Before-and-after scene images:

▬▬▬▬▬▬

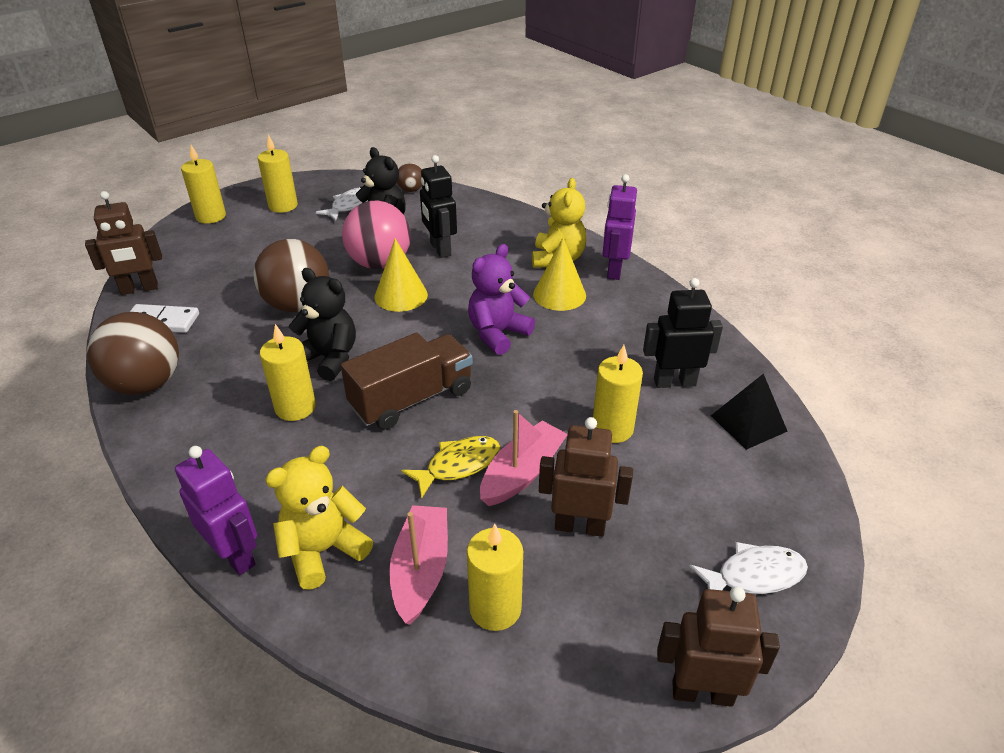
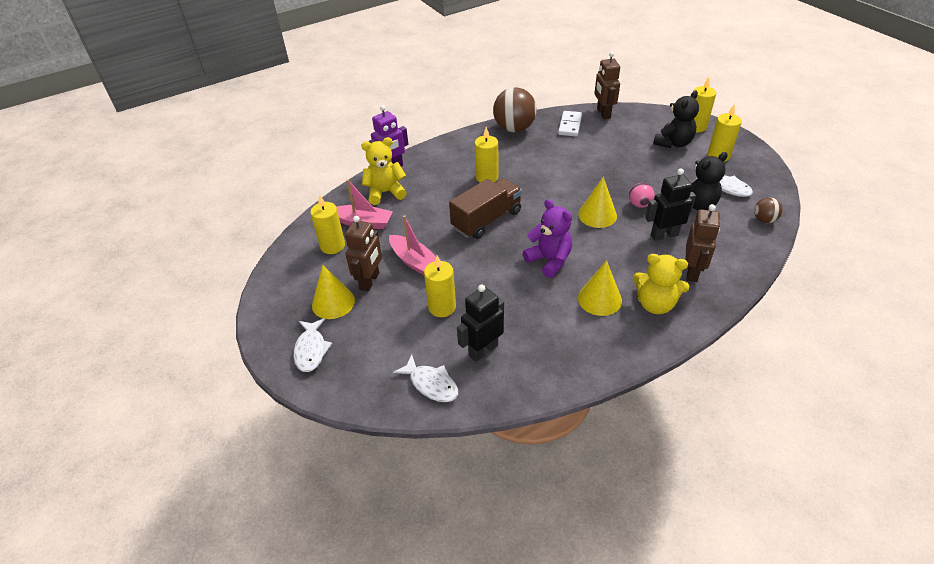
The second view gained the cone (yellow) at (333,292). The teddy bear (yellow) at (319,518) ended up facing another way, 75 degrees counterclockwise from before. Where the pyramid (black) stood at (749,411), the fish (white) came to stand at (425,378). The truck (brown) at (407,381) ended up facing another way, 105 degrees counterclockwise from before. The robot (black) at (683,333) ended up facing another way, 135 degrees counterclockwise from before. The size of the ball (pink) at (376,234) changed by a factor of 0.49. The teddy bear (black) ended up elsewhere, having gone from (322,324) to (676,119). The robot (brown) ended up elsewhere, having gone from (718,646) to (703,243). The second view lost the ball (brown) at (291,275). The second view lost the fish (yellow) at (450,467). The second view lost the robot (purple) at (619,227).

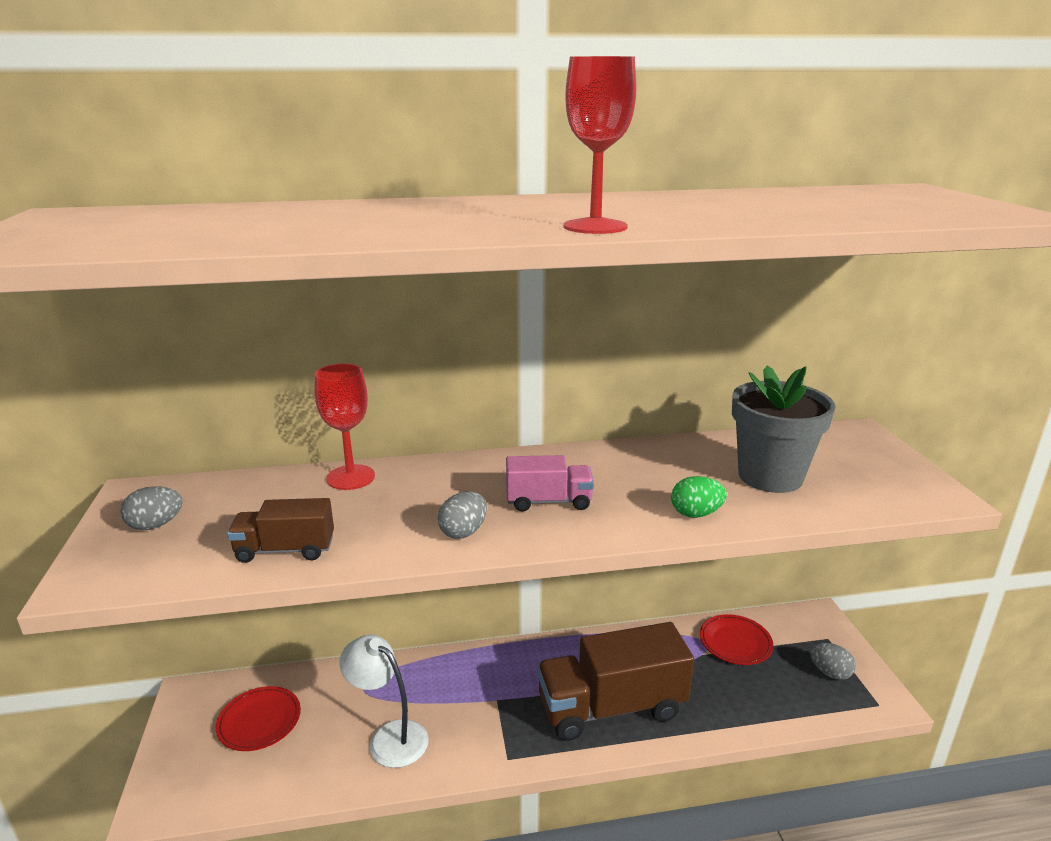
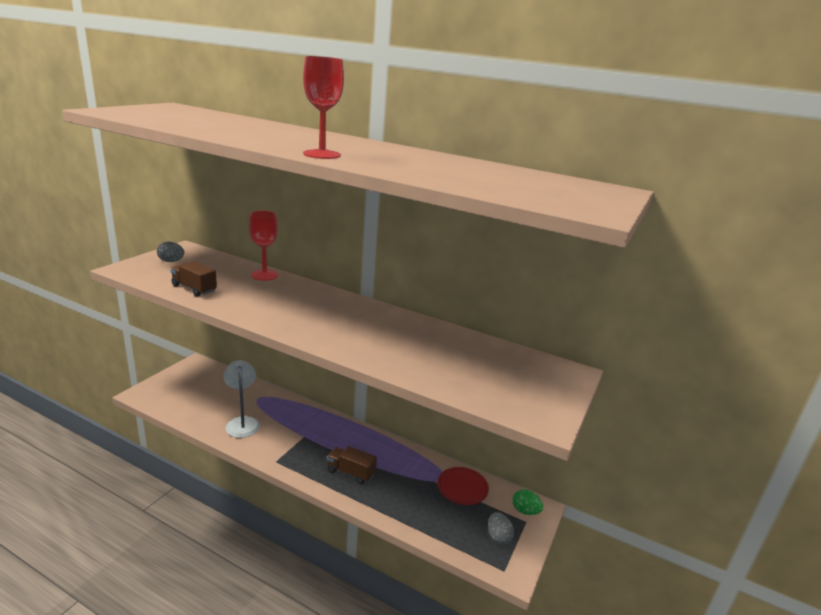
The size of the truck (brown) at (615,681) changed by a factor of 0.51. The egg (green) ended up elsewhere, having gone from (699,497) to (527,502). The second view lost the plate (red) at (258,718). The second view lost the egg (grey) at (462,515). The second view lost the truck (pink) at (550,483). The second view lost the flower pot (grey) at (784,429).

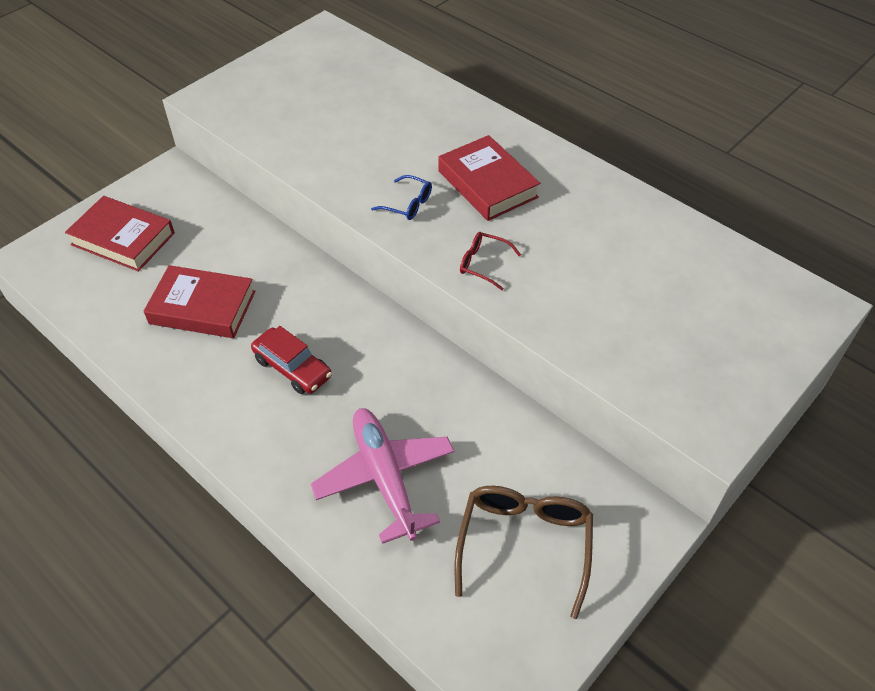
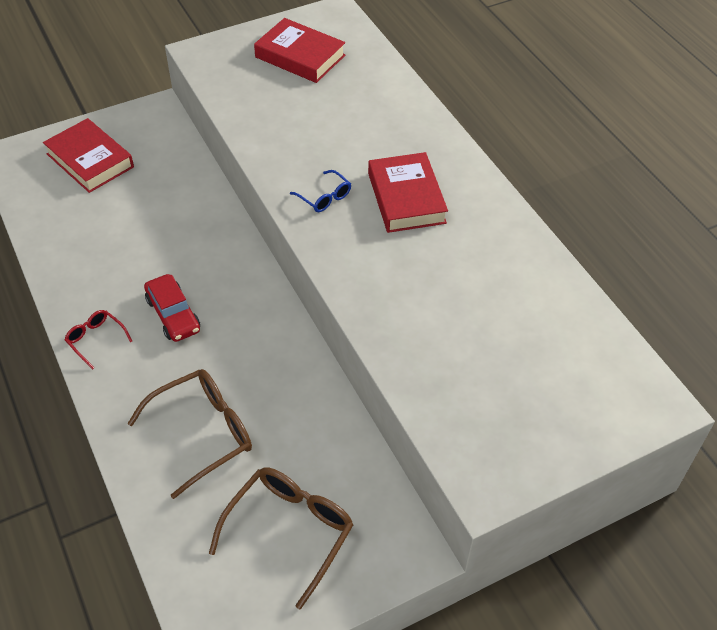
The glasses (red) ended up elsewhere, having gone from (490,261) to (98,339). Where the plane (pink) stood at (382,476), the glasses (brown) came to stand at (189,434). The book (red) ended up elsewhere, having gone from (199,301) to (299,50).

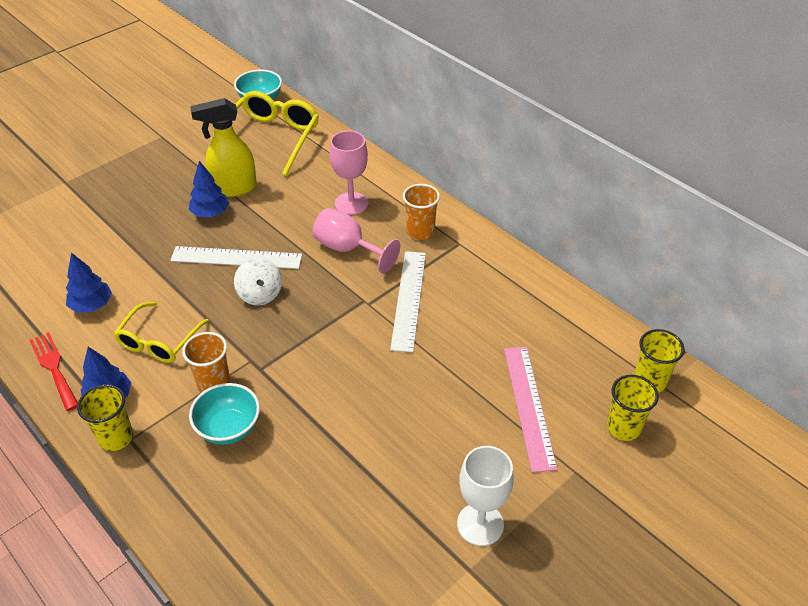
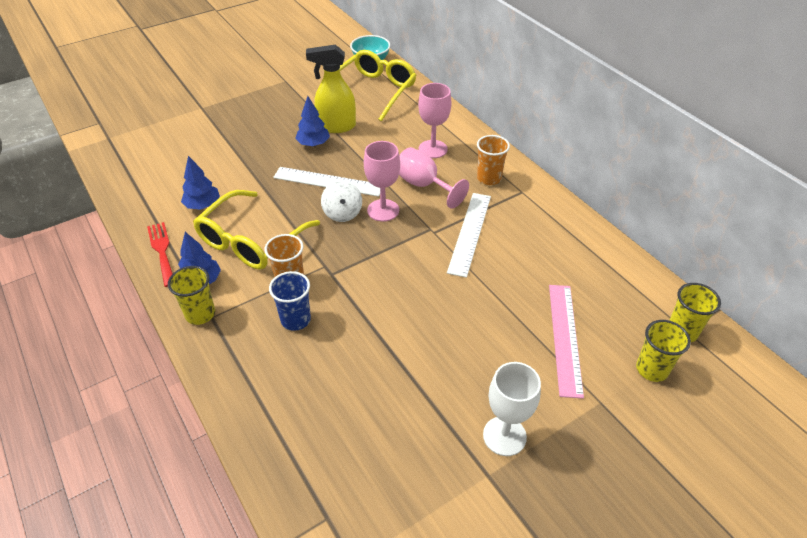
The size of the glasses (yellow) at (161,332) changed by a factor of 1.55. Where the bowl (turquoise) stood at (224,414), the cup (blue) came to stand at (290,301). The second view gained the goblet (pink) at (382,181).

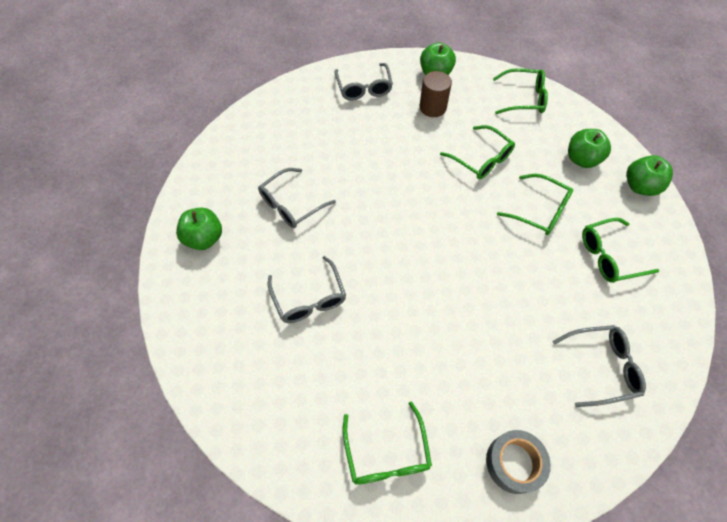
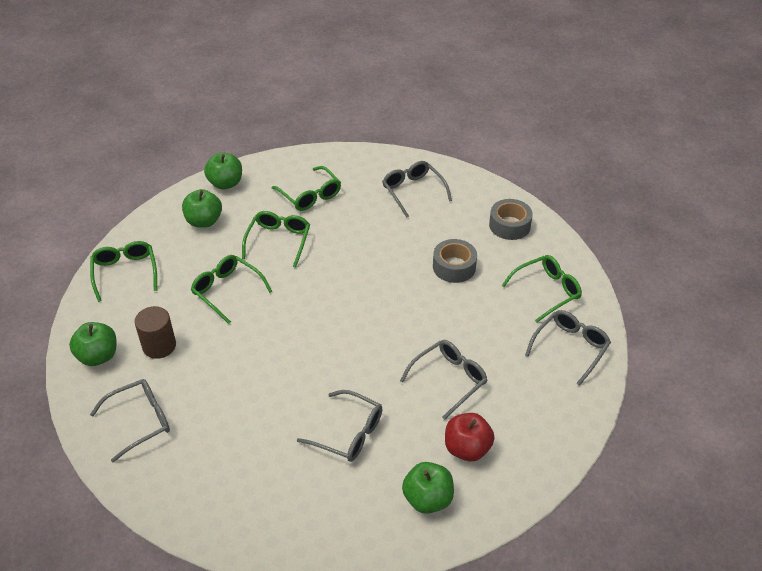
The glasses (green) at (477,152) ended up facing another way, 75 degrees counterclockwise from before. The second view gained the tape (grey) at (455,261). The second view gained the apple (red) at (470,437). The second view gained the glasses (grey) at (568,348).

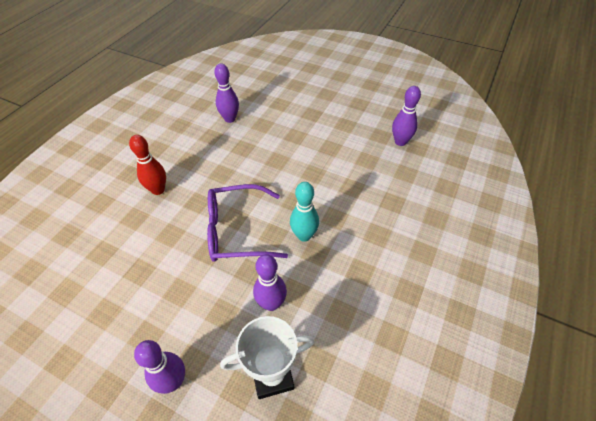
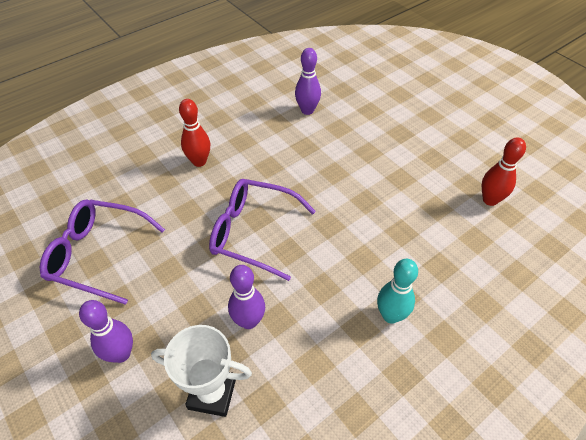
The second view gained the glasses (purple) at (102,252). The bowling pin (turquoise) ended up elsewhere, having gone from (304,212) to (397,291). What was the bowling pin (purple) at (406,116) turned into the bowling pin (red) at (504,172).

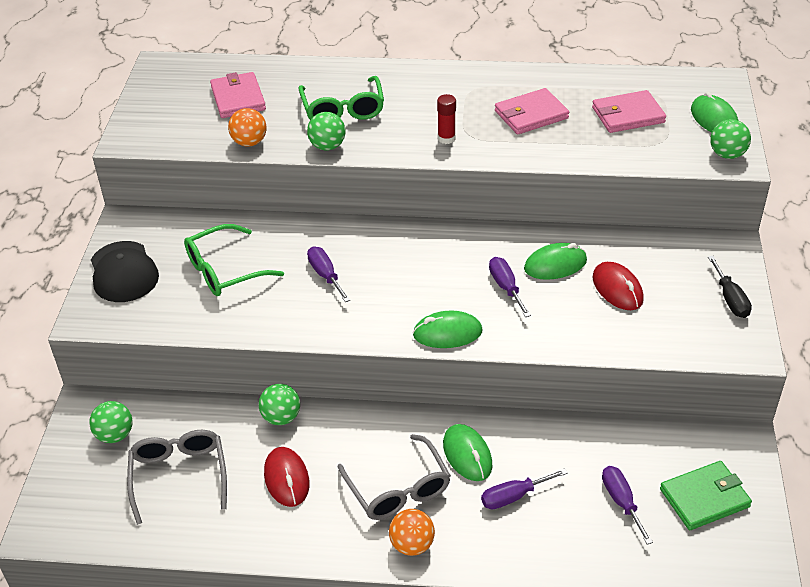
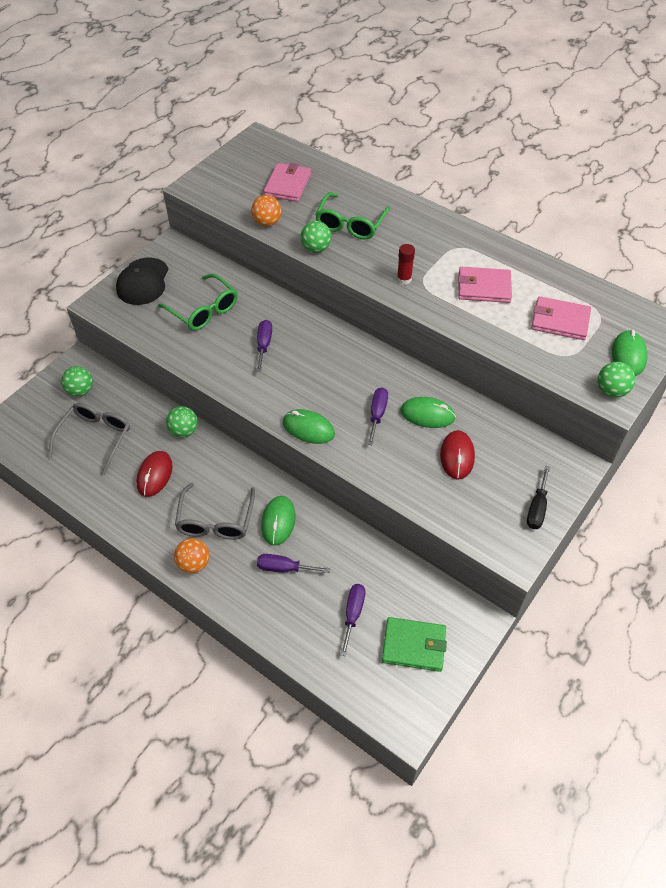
The glasses (green) at (234,260) ended up facing another way, 135 degrees counterclockwise from before.

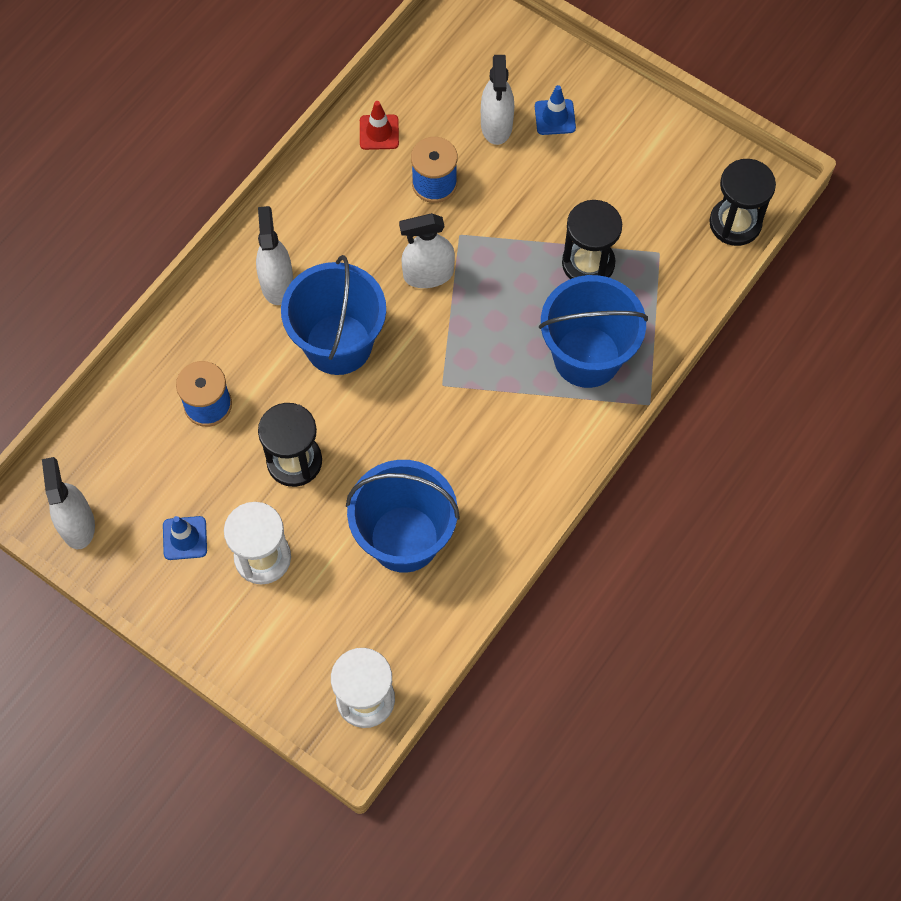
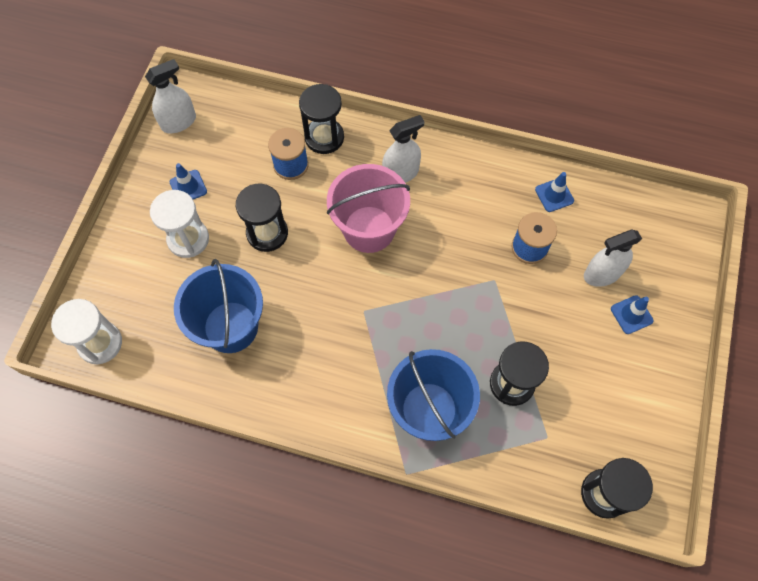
The second view gained the hourglass (black) at (321,119). What was the bucket (blue) at (333,315) turned into the bucket (pink) at (368,208). What was the traffic cone (red) at (379,125) turned into the traffic cone (blue) at (554,192). The second view lost the spray bottle (white) at (427,250).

▬▬▬▬▬▬

Task requirements
Leaving out the pictures, repeat all of the entries exactly.

Response to this task
The second view gained the cone (yellow) at (333,292). The teddy bear (yellow) at (319,518) ended up facing another way, 75 degrees counterclockwise from before. Where the pyramid (black) stood at (749,411), the fish (white) came to stand at (425,378). The truck (brown) at (407,381) ended up facing another way, 105 degrees counterclockwise from before. The robot (black) at (683,333) ended up facing another way, 135 degrees counterclockwise from before. The size of the ball (pink) at (376,234) changed by a factor of 0.49. The teddy bear (black) ended up elsewhere, having gone from (322,324) to (676,119). The robot (brown) ended up elsewhere, having gone from (718,646) to (703,243). The second view lost the ball (brown) at (291,275). The second view lost the fish (yellow) at (450,467). The second view lost the robot (purple) at (619,227).

The size of the truck (brown) at (615,681) changed by a factor of 0.51. The egg (green) ended up elsewhere, having gone from (699,497) to (527,502). The second view lost the plate (red) at (258,718). The second view lost the egg (grey) at (462,515). The second view lost the truck (pink) at (550,483). The second view lost the flower pot (grey) at (784,429).

The glasses (red) ended up elsewhere, having gone from (490,261) to (98,339). Where the plane (pink) stood at (382,476), the glasses (brown) came to stand at (189,434). The book (red) ended up elsewhere, having gone from (199,301) to (299,50).

The size of the glasses (yellow) at (161,332) changed by a factor of 1.55. Where the bowl (turquoise) stood at (224,414), the cup (blue) came to stand at (290,301). The second view gained the goblet (pink) at (382,181).

The glasses (green) at (477,152) ended up facing another way, 75 degrees counterclockwise from before. The second view gained the tape (grey) at (455,261). The second view gained the apple (red) at (470,437). The second view gained the glasses (grey) at (568,348).

The second view gained the glasses (purple) at (102,252). The bowling pin (turquoise) ended up elsewhere, having gone from (304,212) to (397,291). What was the bowling pin (purple) at (406,116) turned into the bowling pin (red) at (504,172).

The glasses (green) at (234,260) ended up facing another way, 135 degrees counterclockwise from before.

The second view gained the hourglass (black) at (321,119). What was the bucket (blue) at (333,315) turned into the bucket (pink) at (368,208). What was the traffic cone (red) at (379,125) turned into the traffic cone (blue) at (554,192). The second view lost the spray bottle (white) at (427,250).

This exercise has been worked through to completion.